▶ [Aim of the exercise] Produce the records below again, word for word, but stop after the line that contains "black arrow: (86, 576) -> (38, 294), moved".

▶ [Exercise input]

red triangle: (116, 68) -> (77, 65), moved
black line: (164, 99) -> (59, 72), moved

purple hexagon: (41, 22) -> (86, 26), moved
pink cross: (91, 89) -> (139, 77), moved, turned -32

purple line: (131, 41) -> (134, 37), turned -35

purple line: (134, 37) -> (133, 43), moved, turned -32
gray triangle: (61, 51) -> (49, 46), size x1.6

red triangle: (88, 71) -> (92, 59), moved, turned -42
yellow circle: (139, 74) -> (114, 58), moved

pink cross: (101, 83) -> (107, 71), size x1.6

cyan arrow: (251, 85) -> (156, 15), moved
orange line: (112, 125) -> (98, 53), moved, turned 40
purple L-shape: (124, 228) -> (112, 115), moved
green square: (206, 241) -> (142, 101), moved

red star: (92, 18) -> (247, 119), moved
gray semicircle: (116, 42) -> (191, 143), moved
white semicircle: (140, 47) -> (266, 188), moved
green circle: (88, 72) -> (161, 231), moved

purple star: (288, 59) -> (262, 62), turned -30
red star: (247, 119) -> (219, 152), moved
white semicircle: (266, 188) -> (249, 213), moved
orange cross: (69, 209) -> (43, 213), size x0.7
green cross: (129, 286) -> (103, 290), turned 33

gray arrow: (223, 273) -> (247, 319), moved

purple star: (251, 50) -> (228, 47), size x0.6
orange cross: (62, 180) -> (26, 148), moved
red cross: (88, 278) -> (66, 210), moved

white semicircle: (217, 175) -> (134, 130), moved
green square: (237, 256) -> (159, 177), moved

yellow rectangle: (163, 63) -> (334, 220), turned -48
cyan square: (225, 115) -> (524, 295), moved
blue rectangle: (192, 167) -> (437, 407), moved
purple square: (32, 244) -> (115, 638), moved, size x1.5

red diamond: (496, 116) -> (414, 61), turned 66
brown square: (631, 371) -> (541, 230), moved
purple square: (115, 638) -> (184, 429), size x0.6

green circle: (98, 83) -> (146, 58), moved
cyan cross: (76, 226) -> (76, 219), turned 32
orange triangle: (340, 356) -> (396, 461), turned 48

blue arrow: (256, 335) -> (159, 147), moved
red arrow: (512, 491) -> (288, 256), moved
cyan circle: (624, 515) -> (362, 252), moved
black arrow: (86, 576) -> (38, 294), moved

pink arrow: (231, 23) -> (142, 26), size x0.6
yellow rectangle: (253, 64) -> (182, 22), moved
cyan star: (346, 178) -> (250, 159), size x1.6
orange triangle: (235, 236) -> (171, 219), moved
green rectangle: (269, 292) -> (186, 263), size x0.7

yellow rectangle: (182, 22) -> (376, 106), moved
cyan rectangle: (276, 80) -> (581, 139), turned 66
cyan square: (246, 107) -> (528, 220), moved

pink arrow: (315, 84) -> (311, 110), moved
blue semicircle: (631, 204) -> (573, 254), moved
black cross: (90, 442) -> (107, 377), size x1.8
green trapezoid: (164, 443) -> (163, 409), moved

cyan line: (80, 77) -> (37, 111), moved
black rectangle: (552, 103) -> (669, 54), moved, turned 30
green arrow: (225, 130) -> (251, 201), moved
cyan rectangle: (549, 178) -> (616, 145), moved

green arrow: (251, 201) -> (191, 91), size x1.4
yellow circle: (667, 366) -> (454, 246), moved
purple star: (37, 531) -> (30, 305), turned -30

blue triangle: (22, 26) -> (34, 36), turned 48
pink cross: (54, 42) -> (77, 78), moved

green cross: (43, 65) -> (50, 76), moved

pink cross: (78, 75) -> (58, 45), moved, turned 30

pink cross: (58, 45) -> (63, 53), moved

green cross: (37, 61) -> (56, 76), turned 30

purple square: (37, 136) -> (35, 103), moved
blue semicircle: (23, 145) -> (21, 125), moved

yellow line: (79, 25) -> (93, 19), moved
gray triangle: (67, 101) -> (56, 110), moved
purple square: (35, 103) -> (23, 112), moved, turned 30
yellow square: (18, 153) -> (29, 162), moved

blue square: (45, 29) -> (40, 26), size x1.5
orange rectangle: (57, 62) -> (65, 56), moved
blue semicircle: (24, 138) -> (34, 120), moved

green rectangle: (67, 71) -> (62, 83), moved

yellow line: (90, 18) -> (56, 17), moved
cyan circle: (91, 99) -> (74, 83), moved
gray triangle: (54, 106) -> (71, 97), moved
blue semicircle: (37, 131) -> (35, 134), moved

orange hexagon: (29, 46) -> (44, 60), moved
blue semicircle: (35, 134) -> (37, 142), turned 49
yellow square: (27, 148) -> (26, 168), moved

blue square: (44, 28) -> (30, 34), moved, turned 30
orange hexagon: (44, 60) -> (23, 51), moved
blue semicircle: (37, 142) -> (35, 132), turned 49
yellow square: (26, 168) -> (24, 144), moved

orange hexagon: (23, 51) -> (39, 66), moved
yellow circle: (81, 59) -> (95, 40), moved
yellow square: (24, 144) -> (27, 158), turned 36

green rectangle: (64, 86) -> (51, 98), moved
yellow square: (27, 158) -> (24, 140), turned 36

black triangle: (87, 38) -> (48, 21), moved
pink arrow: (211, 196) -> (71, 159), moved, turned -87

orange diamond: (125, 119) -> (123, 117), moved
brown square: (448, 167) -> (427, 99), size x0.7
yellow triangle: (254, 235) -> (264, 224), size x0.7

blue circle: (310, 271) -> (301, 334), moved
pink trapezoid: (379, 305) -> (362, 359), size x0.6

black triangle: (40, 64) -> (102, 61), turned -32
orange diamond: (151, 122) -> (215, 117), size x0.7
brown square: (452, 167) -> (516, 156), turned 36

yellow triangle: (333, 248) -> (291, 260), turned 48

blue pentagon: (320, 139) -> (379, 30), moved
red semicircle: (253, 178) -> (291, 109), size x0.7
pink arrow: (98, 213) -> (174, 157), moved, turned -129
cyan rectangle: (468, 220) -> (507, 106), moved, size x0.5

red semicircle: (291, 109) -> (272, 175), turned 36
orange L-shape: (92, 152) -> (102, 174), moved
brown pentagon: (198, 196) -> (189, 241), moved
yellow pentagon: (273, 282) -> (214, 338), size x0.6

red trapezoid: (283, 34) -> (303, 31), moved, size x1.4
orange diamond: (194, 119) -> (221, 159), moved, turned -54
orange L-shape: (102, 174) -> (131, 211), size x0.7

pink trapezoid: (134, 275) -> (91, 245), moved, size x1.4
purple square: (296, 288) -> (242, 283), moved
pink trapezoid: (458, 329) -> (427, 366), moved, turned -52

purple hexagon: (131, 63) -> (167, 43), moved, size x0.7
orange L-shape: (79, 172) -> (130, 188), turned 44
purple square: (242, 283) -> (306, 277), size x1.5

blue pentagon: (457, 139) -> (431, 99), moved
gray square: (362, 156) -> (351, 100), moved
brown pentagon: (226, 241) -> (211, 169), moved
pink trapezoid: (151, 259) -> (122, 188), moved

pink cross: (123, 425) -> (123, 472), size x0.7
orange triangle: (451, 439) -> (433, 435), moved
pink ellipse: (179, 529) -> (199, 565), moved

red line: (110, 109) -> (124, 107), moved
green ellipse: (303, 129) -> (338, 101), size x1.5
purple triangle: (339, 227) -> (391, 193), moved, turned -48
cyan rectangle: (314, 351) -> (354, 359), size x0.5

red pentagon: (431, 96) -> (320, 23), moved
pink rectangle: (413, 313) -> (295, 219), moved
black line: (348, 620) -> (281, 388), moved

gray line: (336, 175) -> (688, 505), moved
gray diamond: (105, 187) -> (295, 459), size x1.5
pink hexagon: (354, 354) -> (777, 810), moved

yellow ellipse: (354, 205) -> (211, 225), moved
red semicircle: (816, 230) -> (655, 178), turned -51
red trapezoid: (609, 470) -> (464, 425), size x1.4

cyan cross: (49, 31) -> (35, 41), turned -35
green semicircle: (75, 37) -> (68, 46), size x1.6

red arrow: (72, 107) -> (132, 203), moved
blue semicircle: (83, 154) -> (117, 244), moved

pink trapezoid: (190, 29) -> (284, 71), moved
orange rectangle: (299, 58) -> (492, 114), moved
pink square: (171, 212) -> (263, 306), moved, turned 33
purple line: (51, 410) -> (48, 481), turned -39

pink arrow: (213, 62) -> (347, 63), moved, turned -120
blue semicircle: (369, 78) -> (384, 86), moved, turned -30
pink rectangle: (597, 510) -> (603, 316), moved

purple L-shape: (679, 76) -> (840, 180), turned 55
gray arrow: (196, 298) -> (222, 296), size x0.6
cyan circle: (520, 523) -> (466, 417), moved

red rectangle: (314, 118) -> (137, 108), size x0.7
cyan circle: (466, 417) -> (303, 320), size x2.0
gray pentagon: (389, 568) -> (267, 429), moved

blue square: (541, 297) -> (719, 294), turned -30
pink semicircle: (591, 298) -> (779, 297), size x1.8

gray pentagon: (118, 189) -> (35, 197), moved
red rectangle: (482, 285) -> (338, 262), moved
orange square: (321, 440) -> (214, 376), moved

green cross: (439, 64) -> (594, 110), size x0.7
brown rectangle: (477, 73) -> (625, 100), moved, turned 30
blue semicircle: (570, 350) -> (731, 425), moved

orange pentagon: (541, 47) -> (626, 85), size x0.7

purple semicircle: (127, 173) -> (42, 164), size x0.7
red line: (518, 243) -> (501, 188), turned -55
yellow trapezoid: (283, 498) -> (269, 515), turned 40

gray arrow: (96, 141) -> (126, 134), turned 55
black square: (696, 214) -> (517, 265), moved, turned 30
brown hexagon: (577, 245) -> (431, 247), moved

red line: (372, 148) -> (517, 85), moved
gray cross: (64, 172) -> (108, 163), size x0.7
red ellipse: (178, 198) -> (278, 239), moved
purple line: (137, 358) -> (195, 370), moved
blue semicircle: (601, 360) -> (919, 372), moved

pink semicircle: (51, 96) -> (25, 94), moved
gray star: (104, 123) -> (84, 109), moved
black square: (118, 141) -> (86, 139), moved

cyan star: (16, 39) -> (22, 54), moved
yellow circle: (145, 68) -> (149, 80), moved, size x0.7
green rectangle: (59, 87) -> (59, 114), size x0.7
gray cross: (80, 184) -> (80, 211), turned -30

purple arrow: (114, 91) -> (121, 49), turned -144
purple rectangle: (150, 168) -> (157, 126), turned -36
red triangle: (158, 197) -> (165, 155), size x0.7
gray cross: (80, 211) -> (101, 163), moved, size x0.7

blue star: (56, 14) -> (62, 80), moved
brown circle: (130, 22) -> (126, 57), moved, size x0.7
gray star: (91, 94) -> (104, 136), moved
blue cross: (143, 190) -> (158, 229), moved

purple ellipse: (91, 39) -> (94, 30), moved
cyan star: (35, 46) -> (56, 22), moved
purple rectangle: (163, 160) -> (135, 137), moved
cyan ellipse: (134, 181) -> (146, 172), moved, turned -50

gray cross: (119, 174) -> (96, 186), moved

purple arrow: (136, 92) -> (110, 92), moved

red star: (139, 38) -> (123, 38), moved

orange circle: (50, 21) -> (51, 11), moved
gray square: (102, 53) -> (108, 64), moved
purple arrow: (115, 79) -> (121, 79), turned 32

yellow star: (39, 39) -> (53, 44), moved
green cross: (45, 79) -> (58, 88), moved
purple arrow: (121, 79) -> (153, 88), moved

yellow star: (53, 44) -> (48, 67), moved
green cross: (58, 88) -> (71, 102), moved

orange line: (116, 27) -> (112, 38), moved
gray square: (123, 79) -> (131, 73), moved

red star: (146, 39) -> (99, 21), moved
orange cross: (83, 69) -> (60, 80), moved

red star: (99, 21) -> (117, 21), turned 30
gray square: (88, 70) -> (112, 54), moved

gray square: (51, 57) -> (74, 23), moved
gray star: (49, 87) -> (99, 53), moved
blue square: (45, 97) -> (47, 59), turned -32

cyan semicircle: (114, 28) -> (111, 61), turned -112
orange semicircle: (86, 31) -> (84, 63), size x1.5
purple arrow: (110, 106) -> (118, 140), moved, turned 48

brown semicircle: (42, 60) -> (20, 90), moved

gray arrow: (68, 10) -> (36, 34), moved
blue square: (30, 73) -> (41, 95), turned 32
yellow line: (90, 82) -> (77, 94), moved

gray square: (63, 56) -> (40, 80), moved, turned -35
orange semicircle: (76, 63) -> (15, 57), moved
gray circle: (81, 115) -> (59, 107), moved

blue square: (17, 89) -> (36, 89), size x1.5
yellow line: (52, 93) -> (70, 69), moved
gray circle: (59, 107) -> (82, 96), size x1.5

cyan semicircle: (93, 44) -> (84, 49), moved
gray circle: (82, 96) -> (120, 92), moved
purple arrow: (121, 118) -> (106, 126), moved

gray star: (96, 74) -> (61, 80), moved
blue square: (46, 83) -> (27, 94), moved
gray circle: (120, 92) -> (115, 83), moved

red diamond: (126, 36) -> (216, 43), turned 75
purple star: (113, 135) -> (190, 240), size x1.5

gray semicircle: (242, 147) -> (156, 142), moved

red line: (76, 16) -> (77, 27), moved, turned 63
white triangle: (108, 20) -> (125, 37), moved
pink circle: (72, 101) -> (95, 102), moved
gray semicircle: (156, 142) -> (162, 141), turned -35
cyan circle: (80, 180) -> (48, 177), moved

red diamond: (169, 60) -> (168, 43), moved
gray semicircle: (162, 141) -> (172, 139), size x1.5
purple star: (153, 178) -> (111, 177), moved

▶ [Task result]
red triangle: (116, 68) -> (77, 65), moved
black line: (164, 99) -> (59, 72), moved

purple hexagon: (41, 22) -> (86, 26), moved
pink cross: (91, 89) -> (139, 77), moved, turned -32

purple line: (131, 41) -> (134, 37), turned -35

purple line: (134, 37) -> (133, 43), moved, turned -32
gray triangle: (61, 51) -> (49, 46), size x1.6

red triangle: (88, 71) -> (92, 59), moved, turned -42
yellow circle: (139, 74) -> (114, 58), moved

pink cross: (101, 83) -> (107, 71), size x1.6

cyan arrow: (251, 85) -> (156, 15), moved
orange line: (112, 125) -> (98, 53), moved, turned 40
purple L-shape: (124, 228) -> (112, 115), moved
green square: (206, 241) -> (142, 101), moved

red star: (92, 18) -> (247, 119), moved
gray semicircle: (116, 42) -> (191, 143), moved
white semicircle: (140, 47) -> (266, 188), moved
green circle: (88, 72) -> (161, 231), moved

purple star: (288, 59) -> (262, 62), turned -30
red star: (247, 119) -> (219, 152), moved
white semicircle: (266, 188) -> (249, 213), moved
orange cross: (69, 209) -> (43, 213), size x0.7
green cross: (129, 286) -> (103, 290), turned 33

gray arrow: (223, 273) -> (247, 319), moved

purple star: (251, 50) -> (228, 47), size x0.6
orange cross: (62, 180) -> (26, 148), moved
red cross: (88, 278) -> (66, 210), moved

white semicircle: (217, 175) -> (134, 130), moved
green square: (237, 256) -> (159, 177), moved

yellow rectangle: (163, 63) -> (334, 220), turned -48
cyan square: (225, 115) -> (524, 295), moved
blue rectangle: (192, 167) -> (437, 407), moved
purple square: (32, 244) -> (115, 638), moved, size x1.5

red diamond: (496, 116) -> (414, 61), turned 66
brown square: (631, 371) -> (541, 230), moved
purple square: (115, 638) -> (184, 429), size x0.6

green circle: (98, 83) -> (146, 58), moved
cyan cross: (76, 226) -> (76, 219), turned 32
orange triangle: (340, 356) -> (396, 461), turned 48

blue arrow: (256, 335) -> (159, 147), moved
red arrow: (512, 491) -> (288, 256), moved
cyan circle: (624, 515) -> (362, 252), moved
black arrow: (86, 576) -> (38, 294), moved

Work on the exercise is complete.